Data shown Start Marker
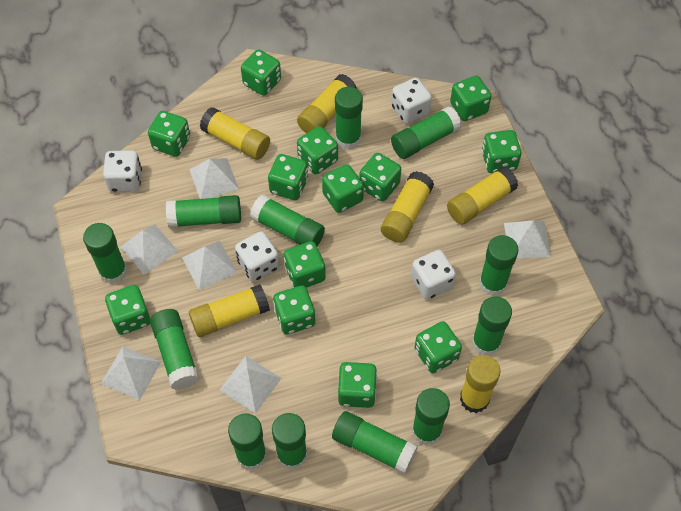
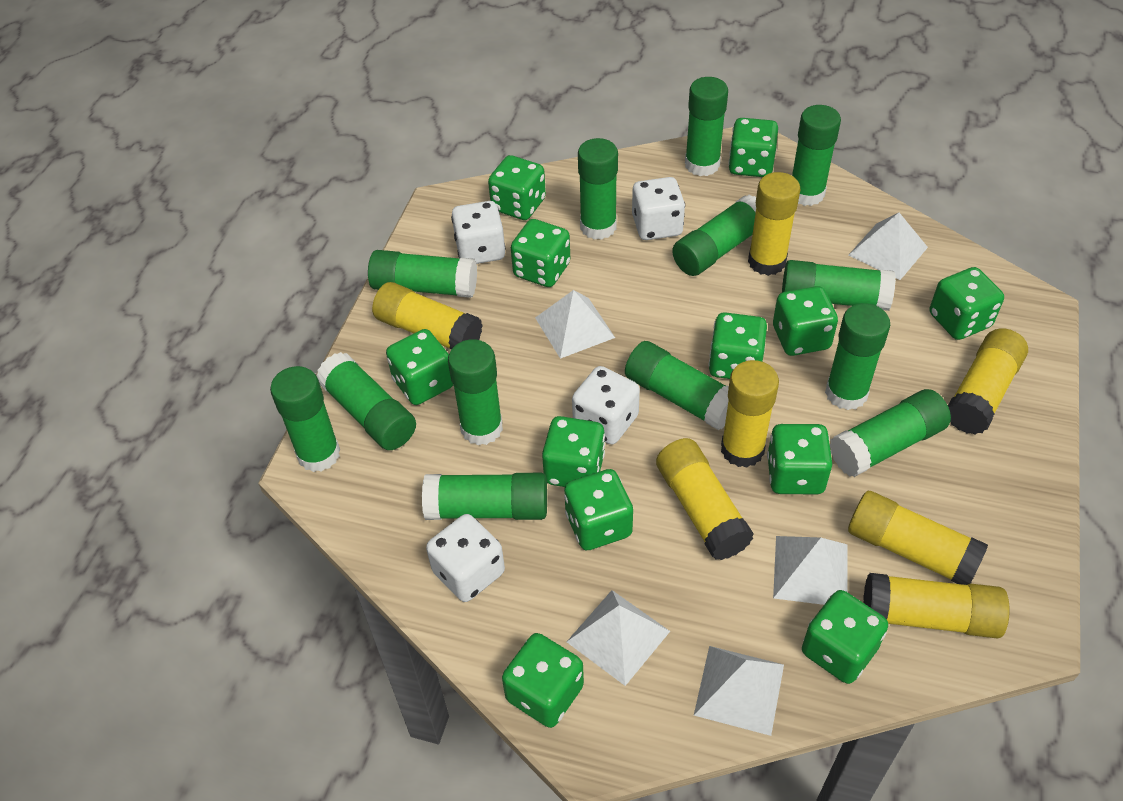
green dice: 13 -> 12
green glue stick: 12 -> 13
white pyramid: 6 -> 5
yellow glue stick: 6 -> 7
Data shown End Marker
● Your goal: Go through the listing above and find each line containing the string "green"; copy those lines.

● Solution below:
green dice: 13 -> 12
green glue stick: 12 -> 13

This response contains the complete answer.